▶ **THE PROBLEM**: Lines with the word "ended" in them are the ones to copy from the records.

▶ **PROVIDED RECORDS**:
Content starts

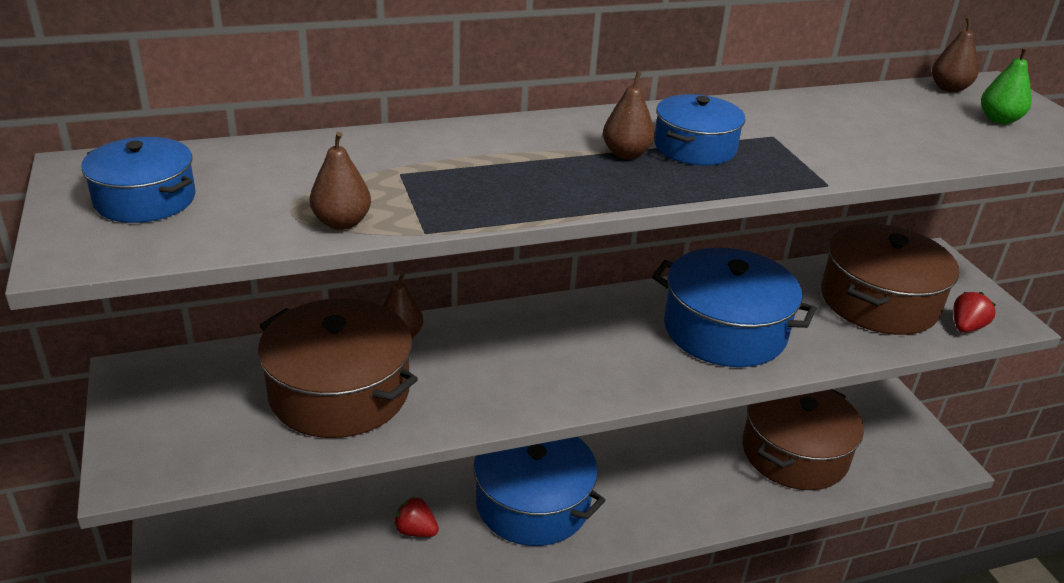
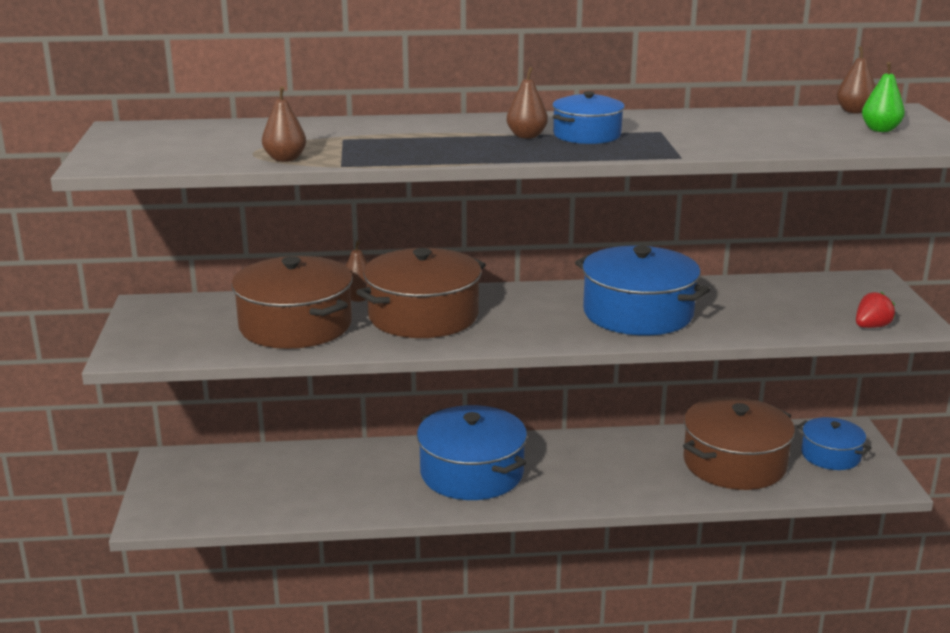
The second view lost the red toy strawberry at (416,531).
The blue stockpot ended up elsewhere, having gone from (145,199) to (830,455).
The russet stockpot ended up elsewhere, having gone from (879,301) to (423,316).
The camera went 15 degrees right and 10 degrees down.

Content ends
Content starts

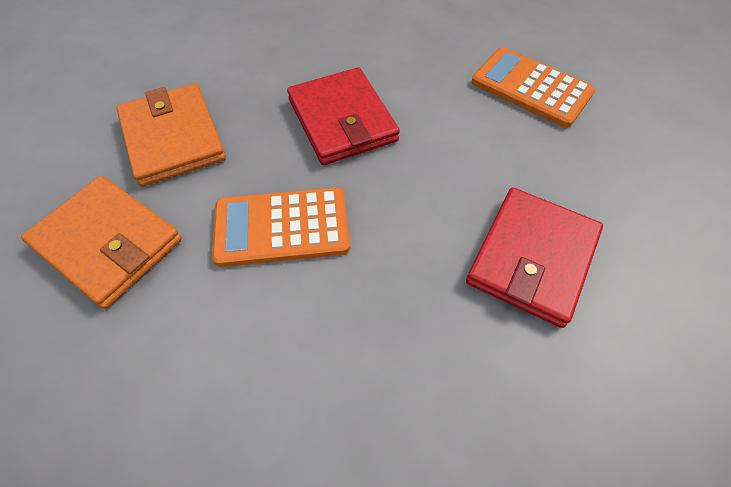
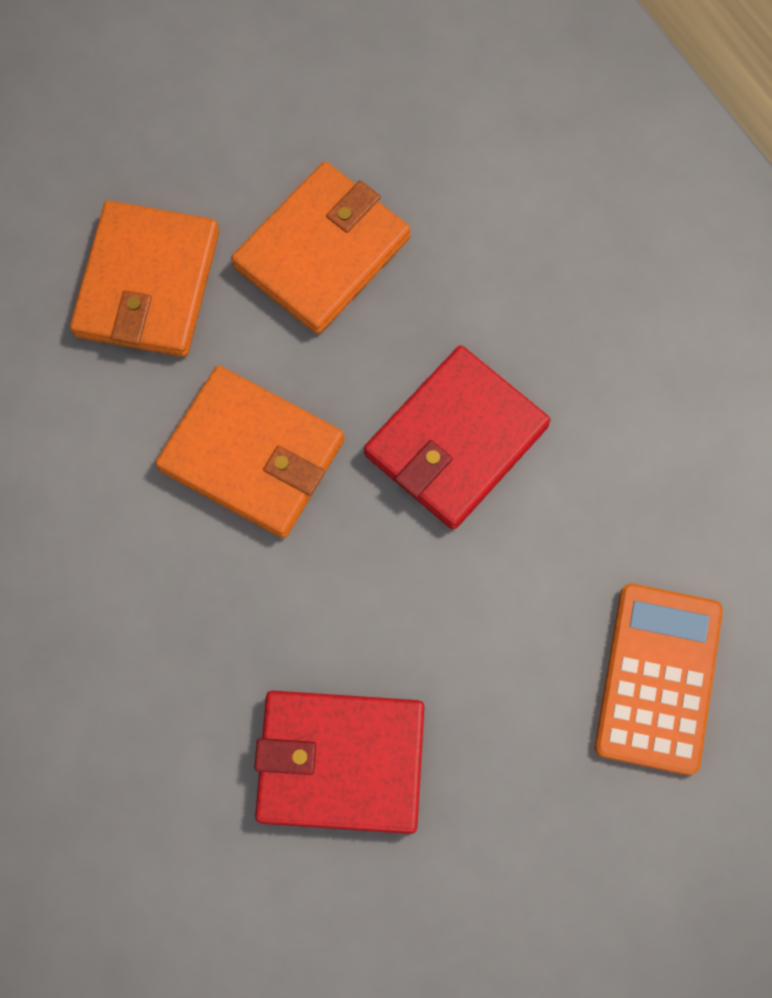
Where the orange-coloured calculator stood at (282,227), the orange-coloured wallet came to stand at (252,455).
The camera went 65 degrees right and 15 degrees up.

Content ends
Content starts

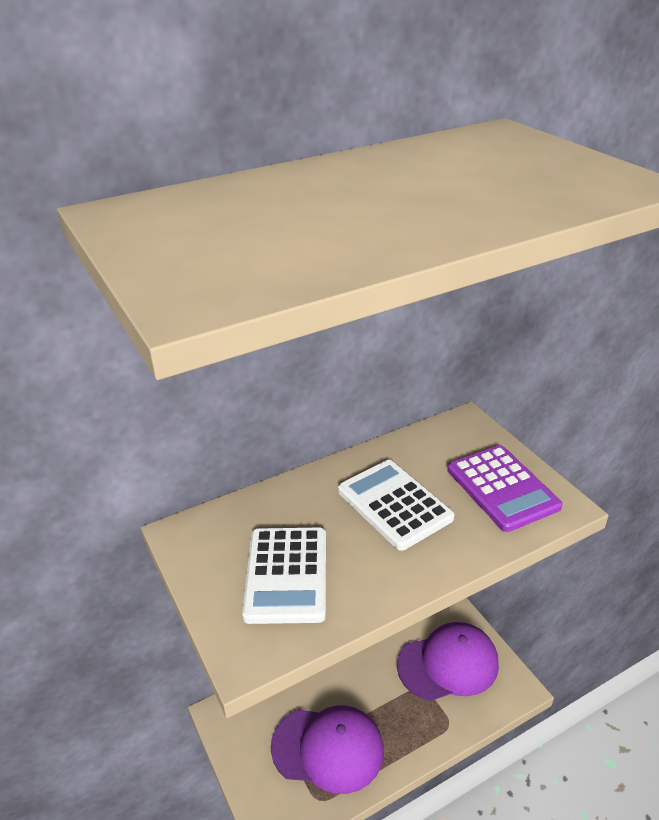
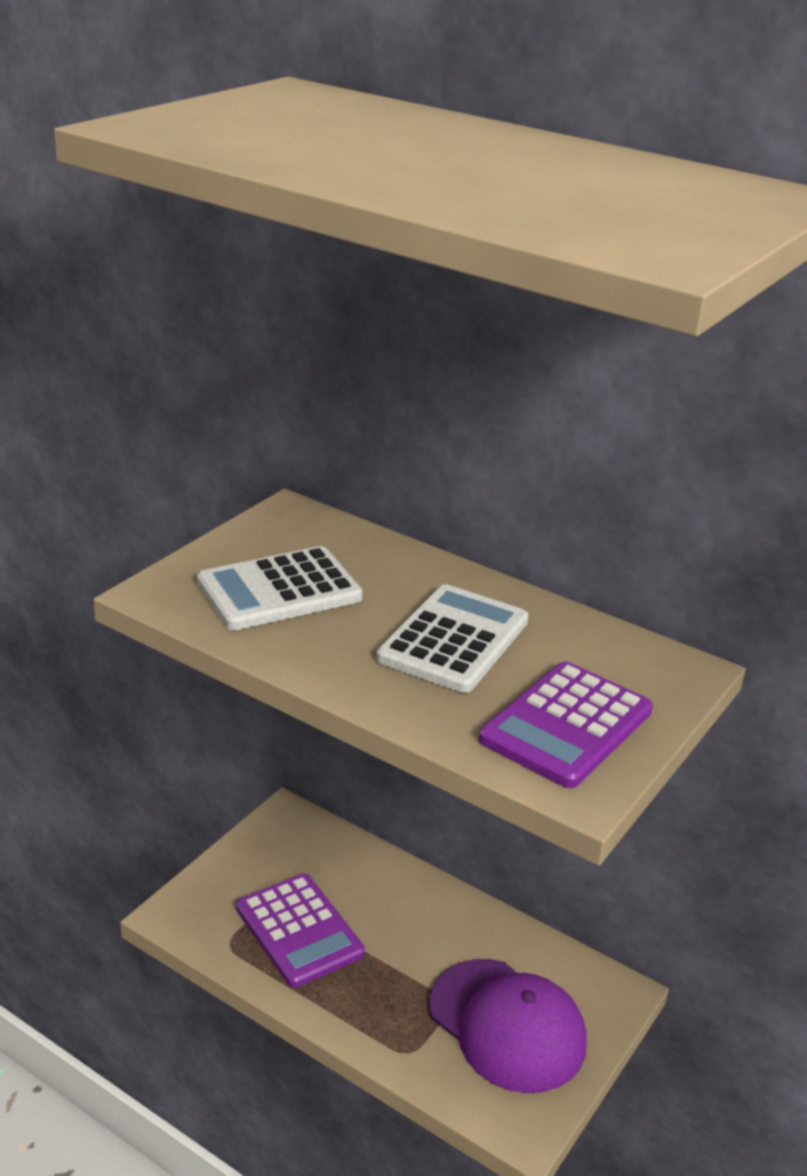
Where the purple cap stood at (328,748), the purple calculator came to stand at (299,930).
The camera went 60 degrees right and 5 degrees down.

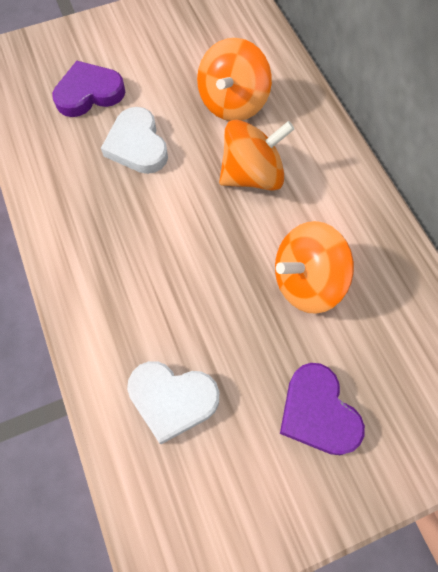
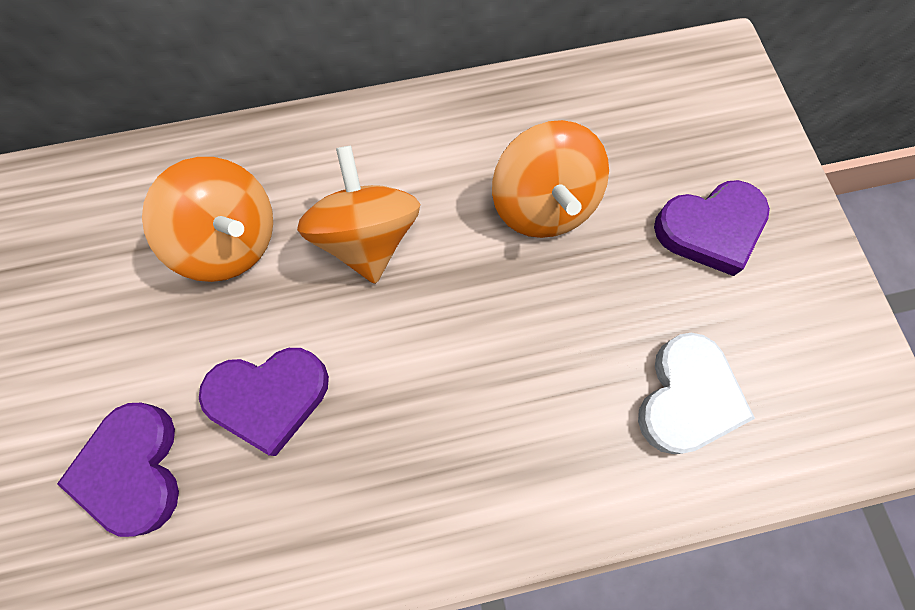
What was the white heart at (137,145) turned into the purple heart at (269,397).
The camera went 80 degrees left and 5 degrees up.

Content ends

▶ **RESPONSE BELOW**:
The blue stockpot ended up elsewhere, having gone from (145,199) to (830,455).
The russet stockpot ended up elsewhere, having gone from (879,301) to (423,316).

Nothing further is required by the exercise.